Top of Input records

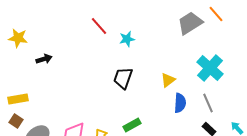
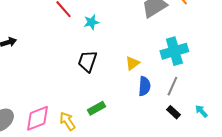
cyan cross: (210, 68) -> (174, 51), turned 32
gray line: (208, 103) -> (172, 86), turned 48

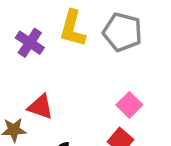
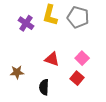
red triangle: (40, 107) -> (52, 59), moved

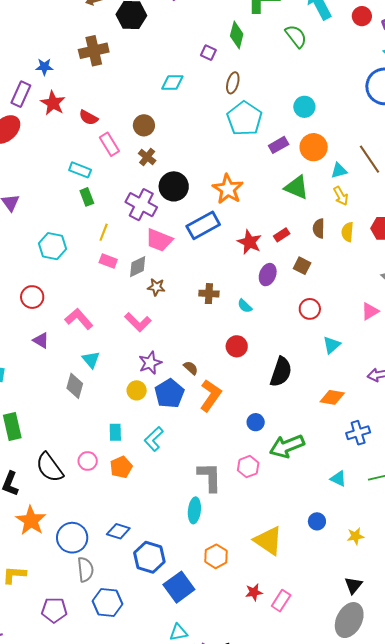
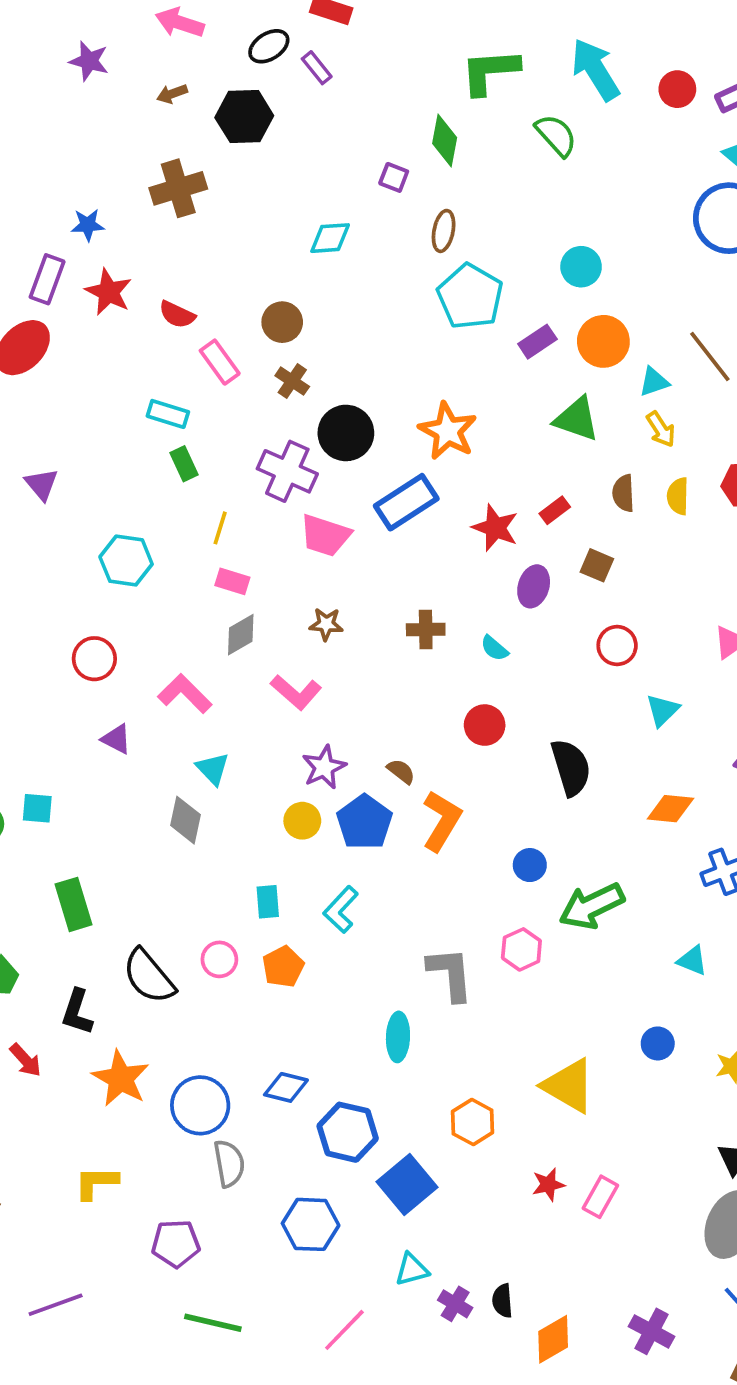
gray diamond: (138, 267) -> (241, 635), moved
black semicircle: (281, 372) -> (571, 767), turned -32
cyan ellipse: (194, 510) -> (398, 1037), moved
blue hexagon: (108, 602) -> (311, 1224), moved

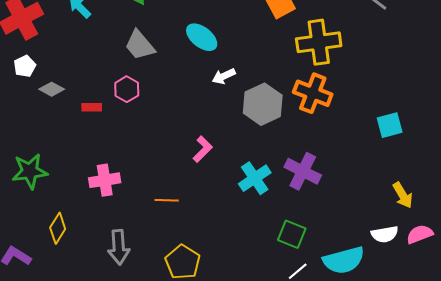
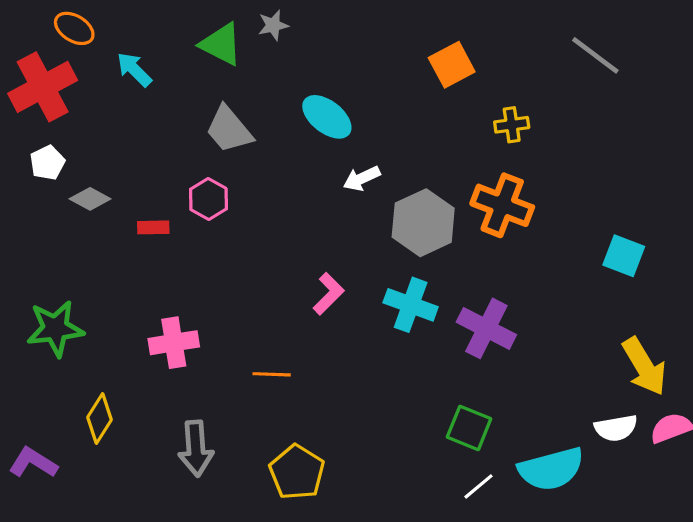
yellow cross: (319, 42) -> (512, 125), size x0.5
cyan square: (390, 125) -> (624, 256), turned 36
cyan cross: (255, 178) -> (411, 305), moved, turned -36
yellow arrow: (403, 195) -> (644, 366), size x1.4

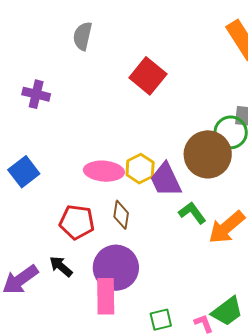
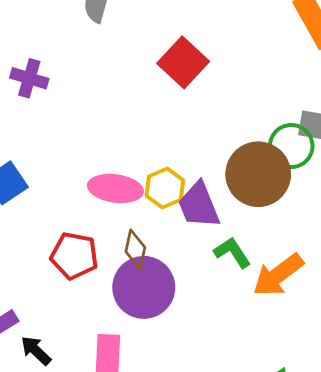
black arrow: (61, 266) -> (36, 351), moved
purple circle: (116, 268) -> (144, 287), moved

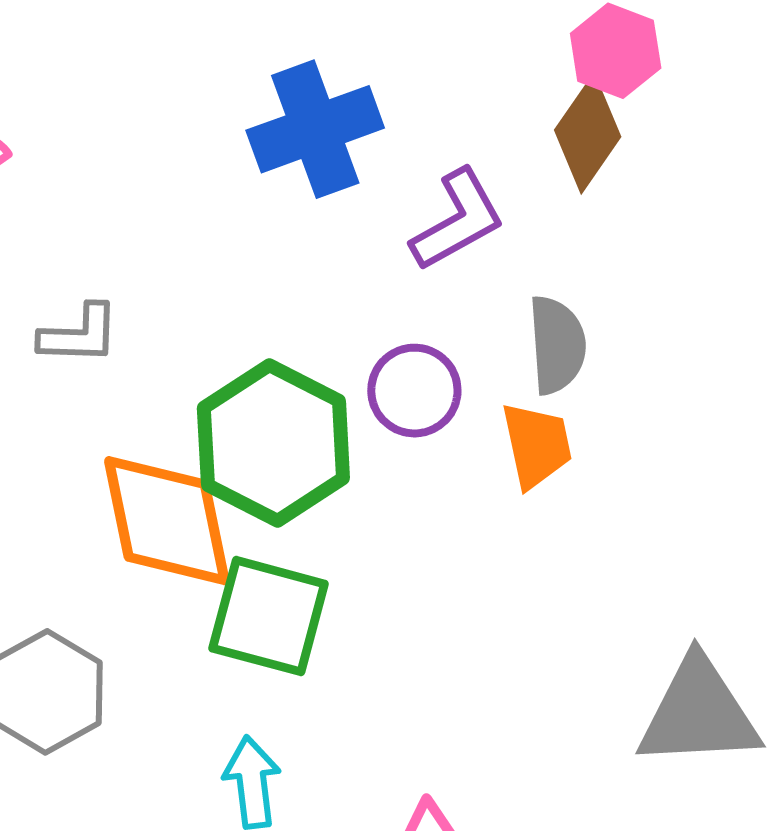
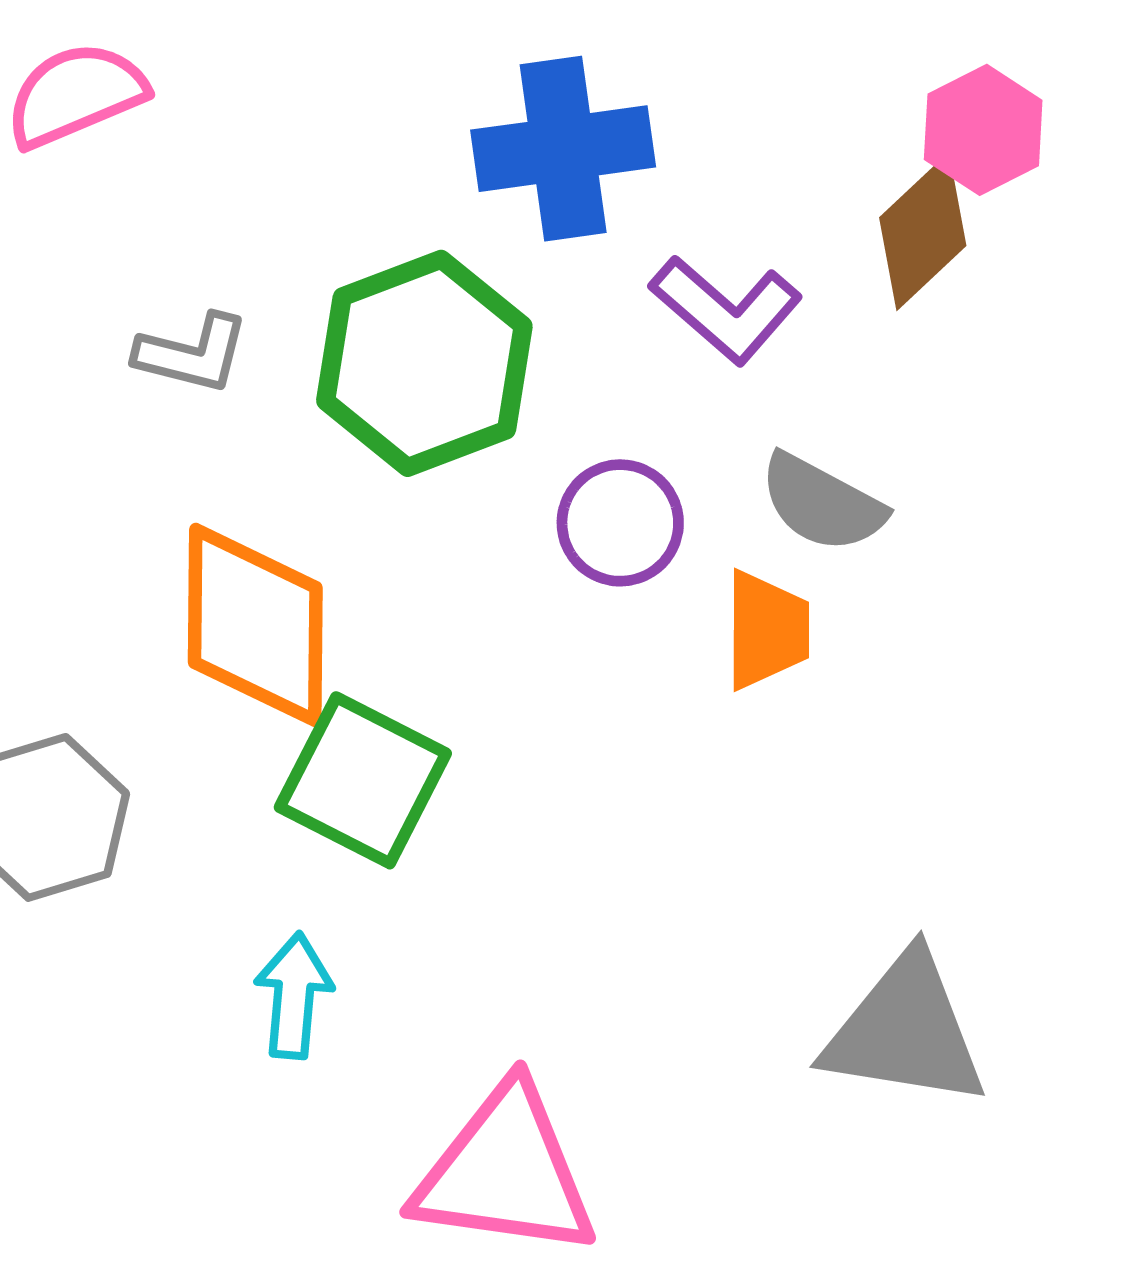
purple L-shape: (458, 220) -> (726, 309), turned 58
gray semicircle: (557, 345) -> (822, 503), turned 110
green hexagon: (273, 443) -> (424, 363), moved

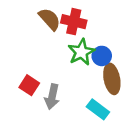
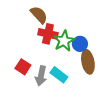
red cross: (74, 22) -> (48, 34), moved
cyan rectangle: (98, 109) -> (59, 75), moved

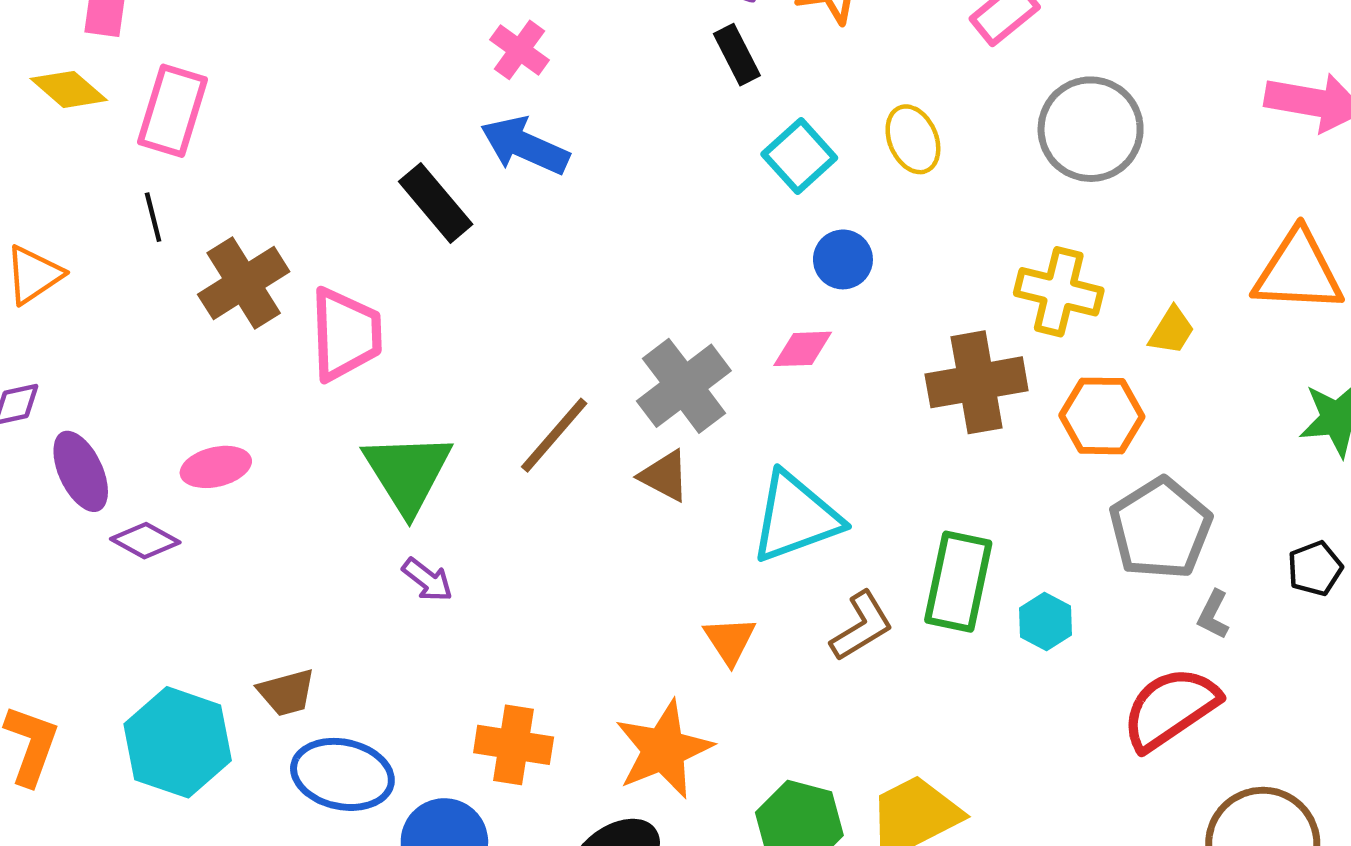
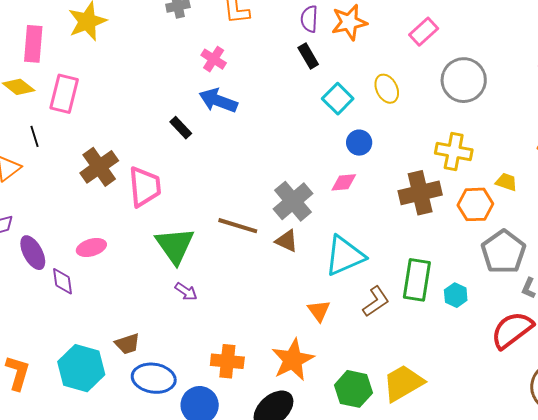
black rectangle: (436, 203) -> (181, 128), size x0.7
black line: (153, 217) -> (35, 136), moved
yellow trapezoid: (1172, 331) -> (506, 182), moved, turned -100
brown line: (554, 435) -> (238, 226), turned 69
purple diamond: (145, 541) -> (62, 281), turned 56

Bottom of Input records

Examine the records and pull out every line where the string "cyan" occurs.

cyan cross: (210, 68) -> (174, 51), turned 32
cyan ellipse: (194, 510) -> (398, 1037), moved
cyan square: (390, 125) -> (624, 256), turned 36
cyan cross: (255, 178) -> (411, 305), moved, turned -36
cyan rectangle: (98, 109) -> (59, 75), moved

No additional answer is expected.